→ **PROBLEM**
Look at each line of the records and count those with "teapot" in them. Please answer with the count alone.

→ **GIVEN RECORDS**
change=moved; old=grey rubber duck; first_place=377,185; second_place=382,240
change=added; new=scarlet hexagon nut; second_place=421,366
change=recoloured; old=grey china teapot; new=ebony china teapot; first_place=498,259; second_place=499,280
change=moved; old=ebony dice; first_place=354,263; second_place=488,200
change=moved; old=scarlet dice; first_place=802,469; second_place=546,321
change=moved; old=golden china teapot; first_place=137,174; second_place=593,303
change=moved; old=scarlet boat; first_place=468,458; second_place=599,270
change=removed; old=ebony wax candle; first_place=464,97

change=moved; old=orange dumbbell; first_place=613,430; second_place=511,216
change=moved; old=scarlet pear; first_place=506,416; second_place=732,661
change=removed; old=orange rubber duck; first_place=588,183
==
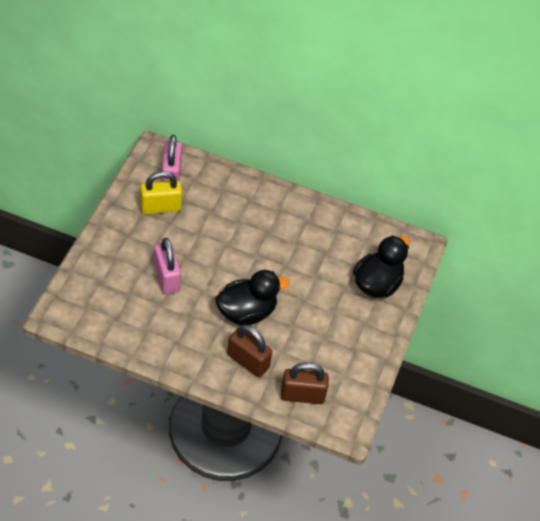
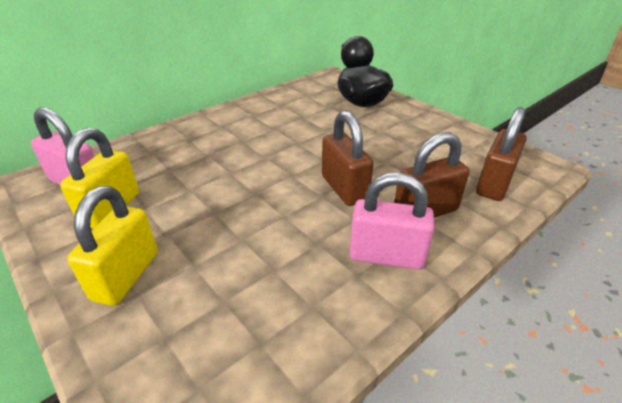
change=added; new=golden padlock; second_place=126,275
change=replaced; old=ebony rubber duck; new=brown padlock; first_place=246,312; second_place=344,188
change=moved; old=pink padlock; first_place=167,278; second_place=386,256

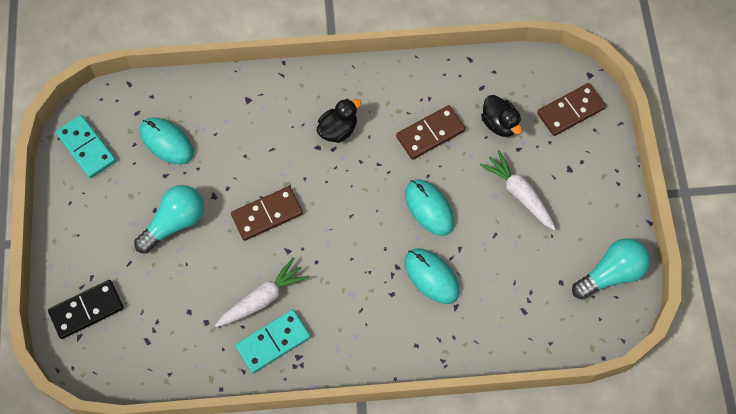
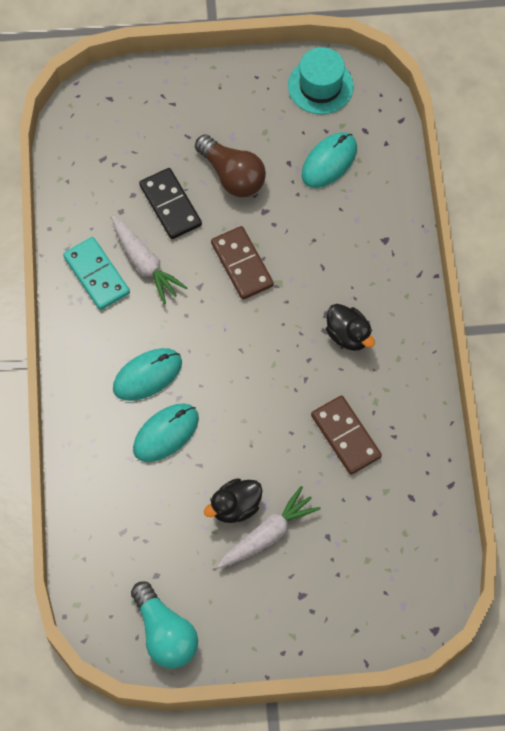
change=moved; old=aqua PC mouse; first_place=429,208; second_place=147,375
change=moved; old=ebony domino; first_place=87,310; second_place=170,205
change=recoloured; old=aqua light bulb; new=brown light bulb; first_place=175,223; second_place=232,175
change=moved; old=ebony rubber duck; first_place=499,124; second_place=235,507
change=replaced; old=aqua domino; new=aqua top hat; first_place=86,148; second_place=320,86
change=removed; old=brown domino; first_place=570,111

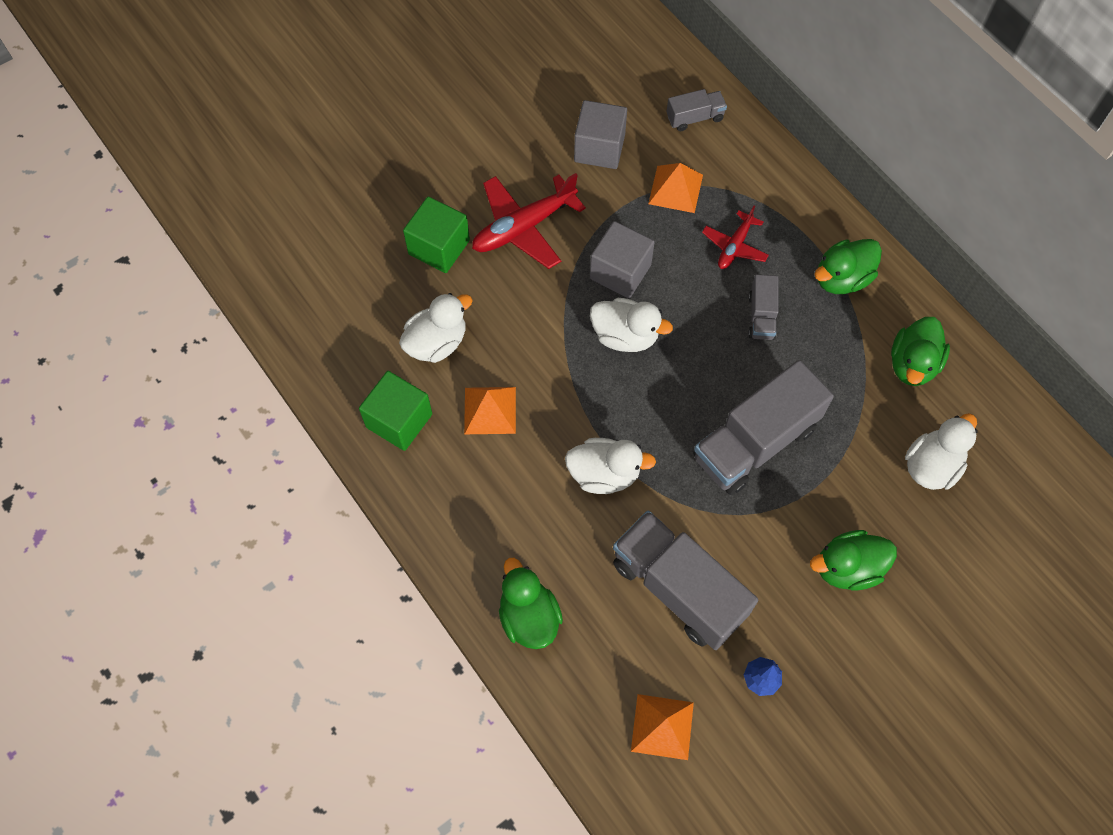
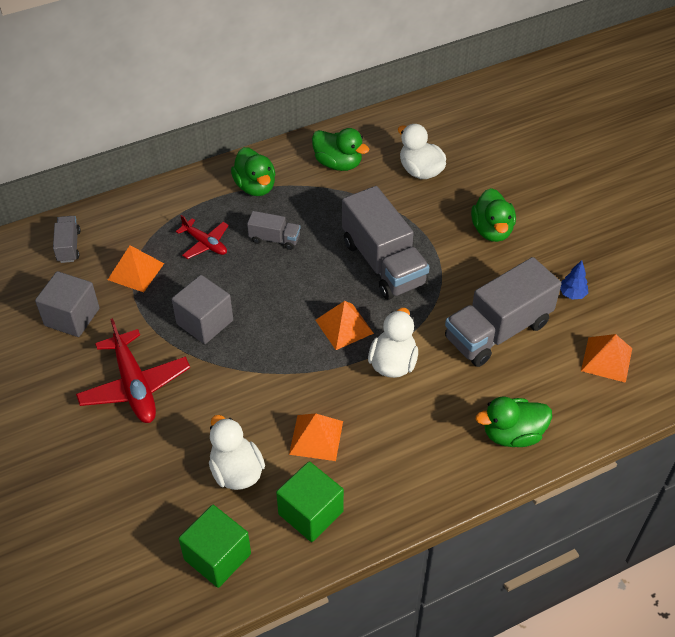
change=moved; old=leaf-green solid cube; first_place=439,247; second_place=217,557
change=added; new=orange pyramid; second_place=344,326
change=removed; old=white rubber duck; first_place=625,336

→ **ANSWER TO THE PROBLEM**
2